_EXERCISE INSTRUCTIONS_.
Copy the records from their start through the line containing "20: (1193, 590)", changing "absolute pixels" to "screen pixels" and leaving everything else the same.
::: DATASET ROWS :::
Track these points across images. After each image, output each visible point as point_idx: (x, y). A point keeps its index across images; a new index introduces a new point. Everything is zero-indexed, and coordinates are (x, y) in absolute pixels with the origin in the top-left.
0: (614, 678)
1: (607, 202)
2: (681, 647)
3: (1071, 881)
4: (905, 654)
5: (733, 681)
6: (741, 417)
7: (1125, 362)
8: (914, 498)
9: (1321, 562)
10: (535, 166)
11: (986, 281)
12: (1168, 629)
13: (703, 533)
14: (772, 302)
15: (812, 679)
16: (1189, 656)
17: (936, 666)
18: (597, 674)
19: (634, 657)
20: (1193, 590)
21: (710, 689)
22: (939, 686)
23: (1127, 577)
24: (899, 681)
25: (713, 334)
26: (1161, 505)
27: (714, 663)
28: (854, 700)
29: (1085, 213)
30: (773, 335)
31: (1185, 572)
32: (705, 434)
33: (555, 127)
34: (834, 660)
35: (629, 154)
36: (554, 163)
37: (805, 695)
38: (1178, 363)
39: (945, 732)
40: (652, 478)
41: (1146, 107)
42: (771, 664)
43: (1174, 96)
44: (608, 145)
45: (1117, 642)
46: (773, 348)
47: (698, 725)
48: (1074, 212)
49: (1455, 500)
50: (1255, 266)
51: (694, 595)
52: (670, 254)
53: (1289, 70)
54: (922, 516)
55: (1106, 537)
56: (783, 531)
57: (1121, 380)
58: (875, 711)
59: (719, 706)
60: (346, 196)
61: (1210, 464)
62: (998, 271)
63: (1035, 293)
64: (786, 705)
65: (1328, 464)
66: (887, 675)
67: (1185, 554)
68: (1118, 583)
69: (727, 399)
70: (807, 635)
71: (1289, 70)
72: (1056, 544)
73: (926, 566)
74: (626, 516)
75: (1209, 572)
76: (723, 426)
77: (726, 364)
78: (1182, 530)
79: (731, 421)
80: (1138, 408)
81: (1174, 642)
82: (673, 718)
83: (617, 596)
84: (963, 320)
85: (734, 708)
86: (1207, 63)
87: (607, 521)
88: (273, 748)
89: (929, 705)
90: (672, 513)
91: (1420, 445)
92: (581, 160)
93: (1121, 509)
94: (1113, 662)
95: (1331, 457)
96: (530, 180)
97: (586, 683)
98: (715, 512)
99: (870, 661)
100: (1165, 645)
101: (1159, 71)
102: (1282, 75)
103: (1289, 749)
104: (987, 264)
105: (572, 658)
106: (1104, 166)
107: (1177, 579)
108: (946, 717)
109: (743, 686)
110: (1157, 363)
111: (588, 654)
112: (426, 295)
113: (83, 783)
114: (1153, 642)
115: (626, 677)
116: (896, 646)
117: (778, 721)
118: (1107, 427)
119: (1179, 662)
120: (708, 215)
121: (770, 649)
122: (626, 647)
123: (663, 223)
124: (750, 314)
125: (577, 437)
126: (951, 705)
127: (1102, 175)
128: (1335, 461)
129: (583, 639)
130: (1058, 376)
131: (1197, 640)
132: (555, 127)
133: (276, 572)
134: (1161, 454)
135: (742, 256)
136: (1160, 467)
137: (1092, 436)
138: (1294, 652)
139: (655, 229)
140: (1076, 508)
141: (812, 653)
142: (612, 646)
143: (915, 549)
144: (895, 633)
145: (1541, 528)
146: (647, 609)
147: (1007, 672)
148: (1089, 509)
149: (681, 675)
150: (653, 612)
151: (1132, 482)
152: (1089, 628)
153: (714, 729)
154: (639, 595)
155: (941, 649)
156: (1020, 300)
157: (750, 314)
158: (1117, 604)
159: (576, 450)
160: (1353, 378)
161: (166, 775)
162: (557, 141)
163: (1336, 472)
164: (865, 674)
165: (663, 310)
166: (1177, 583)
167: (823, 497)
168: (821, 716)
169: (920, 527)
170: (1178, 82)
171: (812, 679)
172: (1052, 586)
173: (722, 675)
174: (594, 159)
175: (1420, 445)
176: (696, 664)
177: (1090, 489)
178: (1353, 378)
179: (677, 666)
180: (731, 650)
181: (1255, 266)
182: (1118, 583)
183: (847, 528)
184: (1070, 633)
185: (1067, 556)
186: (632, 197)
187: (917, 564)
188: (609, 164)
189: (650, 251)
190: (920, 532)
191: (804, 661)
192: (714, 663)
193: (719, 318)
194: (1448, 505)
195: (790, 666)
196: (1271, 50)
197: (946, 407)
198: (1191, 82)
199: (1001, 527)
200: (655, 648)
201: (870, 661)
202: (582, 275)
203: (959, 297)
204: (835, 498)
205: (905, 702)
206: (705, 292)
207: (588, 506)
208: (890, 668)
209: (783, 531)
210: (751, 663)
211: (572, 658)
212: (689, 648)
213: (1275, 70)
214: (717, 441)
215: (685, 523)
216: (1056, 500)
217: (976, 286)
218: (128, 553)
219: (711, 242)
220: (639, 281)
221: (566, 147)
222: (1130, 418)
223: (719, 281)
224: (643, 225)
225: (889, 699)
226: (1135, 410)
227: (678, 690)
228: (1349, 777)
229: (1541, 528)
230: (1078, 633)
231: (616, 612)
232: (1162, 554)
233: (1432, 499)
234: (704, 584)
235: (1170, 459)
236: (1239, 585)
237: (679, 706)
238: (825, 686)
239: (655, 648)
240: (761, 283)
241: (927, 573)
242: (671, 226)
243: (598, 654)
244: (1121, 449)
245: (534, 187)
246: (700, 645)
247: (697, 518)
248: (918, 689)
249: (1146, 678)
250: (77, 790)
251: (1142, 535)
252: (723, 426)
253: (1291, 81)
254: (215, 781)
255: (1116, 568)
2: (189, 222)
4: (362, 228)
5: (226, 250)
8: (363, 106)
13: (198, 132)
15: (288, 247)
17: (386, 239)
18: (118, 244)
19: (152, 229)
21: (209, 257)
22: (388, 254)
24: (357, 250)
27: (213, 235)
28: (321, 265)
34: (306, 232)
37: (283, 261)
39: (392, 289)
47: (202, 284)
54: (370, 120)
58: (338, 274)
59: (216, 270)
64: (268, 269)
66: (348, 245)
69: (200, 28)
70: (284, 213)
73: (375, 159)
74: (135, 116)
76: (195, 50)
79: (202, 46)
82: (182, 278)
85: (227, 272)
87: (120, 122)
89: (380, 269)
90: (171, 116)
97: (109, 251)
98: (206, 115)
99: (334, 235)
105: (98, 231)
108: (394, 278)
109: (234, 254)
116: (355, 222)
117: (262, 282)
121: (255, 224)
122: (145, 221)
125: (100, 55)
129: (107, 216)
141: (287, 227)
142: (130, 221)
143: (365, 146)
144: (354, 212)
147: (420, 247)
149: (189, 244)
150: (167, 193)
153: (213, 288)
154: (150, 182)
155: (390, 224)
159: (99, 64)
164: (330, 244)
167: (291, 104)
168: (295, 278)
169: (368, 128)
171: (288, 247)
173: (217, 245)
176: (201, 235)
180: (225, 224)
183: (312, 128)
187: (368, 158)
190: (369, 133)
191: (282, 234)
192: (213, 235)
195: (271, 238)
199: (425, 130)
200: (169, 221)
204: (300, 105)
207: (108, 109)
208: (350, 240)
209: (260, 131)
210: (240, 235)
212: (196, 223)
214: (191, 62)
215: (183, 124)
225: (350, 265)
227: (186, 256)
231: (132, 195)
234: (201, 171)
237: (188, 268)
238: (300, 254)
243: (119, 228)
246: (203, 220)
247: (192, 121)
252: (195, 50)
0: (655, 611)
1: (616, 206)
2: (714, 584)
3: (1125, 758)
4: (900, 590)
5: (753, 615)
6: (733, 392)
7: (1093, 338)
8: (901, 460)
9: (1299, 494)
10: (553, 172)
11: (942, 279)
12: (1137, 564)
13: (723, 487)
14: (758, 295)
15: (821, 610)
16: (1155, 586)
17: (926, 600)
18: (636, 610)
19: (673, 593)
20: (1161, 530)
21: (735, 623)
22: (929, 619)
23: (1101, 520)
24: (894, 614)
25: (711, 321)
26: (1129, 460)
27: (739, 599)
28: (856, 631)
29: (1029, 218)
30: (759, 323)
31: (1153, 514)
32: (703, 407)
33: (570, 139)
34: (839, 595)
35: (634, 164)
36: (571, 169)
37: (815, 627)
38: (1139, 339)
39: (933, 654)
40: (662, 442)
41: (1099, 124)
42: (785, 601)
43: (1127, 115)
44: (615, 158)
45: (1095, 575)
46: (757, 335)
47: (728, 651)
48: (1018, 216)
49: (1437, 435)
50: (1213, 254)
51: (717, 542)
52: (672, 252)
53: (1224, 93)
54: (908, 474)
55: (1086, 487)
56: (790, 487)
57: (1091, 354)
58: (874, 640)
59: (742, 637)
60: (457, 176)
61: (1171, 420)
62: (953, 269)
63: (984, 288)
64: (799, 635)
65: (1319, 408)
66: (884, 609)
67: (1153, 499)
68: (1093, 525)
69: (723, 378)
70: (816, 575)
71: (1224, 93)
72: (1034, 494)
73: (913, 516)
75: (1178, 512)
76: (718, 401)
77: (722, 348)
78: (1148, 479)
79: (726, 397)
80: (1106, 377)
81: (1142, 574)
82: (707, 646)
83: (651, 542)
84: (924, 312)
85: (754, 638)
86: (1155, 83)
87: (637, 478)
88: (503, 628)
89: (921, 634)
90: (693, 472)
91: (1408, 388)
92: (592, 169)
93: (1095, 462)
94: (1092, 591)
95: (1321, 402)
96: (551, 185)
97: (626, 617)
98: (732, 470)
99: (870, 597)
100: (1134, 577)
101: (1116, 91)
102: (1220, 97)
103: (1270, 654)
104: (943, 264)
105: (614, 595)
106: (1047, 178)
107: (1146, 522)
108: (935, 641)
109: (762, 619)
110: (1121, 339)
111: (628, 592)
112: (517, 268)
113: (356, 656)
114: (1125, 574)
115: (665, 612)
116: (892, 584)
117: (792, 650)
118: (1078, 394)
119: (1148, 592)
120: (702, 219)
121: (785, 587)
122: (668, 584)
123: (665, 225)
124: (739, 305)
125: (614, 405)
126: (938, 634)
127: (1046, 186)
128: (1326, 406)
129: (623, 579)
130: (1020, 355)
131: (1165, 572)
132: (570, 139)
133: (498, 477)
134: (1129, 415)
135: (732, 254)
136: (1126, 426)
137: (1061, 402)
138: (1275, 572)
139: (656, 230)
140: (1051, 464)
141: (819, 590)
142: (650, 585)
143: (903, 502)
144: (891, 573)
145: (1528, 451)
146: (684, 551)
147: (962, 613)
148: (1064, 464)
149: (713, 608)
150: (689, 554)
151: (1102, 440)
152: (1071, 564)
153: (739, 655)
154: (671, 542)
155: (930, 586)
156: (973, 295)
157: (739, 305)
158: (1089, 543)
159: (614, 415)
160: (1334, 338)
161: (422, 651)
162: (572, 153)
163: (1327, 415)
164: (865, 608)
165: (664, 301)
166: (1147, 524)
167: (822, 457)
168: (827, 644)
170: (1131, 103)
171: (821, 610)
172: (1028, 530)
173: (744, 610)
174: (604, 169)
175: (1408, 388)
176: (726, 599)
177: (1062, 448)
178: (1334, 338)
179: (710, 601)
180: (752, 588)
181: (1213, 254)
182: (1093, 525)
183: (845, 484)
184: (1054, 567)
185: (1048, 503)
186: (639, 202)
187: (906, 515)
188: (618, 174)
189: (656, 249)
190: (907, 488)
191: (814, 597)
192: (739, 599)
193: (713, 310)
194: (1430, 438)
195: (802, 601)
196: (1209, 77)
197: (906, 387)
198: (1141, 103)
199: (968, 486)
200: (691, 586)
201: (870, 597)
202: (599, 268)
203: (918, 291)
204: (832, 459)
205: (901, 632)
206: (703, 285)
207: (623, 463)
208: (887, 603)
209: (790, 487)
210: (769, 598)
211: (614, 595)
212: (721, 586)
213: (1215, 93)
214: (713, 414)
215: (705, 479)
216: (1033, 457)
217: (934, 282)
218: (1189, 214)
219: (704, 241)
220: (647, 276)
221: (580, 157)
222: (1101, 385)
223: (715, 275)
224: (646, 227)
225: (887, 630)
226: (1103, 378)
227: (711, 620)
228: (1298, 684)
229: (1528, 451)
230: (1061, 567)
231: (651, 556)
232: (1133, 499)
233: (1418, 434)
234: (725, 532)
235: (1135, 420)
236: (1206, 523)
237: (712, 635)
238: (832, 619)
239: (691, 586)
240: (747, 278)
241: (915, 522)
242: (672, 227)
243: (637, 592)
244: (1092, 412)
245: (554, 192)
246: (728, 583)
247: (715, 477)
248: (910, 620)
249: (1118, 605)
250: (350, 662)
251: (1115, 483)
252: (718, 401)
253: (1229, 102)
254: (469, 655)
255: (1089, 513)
:::
_RIGHT ANSWER_.
Track these points across images. After each image, output each visible point as point_idx: (x, y). A point keeps its index across images; a new index introduces a new point. Everything is zero-indexed, and coordinates are (x, y) in screen pixels with the origin in the top-left.
0: (614, 678)
1: (607, 202)
2: (681, 647)
3: (1071, 881)
4: (905, 654)
5: (733, 681)
6: (741, 417)
7: (1125, 362)
8: (914, 498)
9: (1321, 562)
10: (535, 166)
11: (986, 281)
12: (1168, 629)
13: (703, 533)
14: (772, 302)
15: (812, 679)
16: (1189, 656)
17: (936, 666)
18: (597, 674)
19: (634, 657)
20: (1193, 590)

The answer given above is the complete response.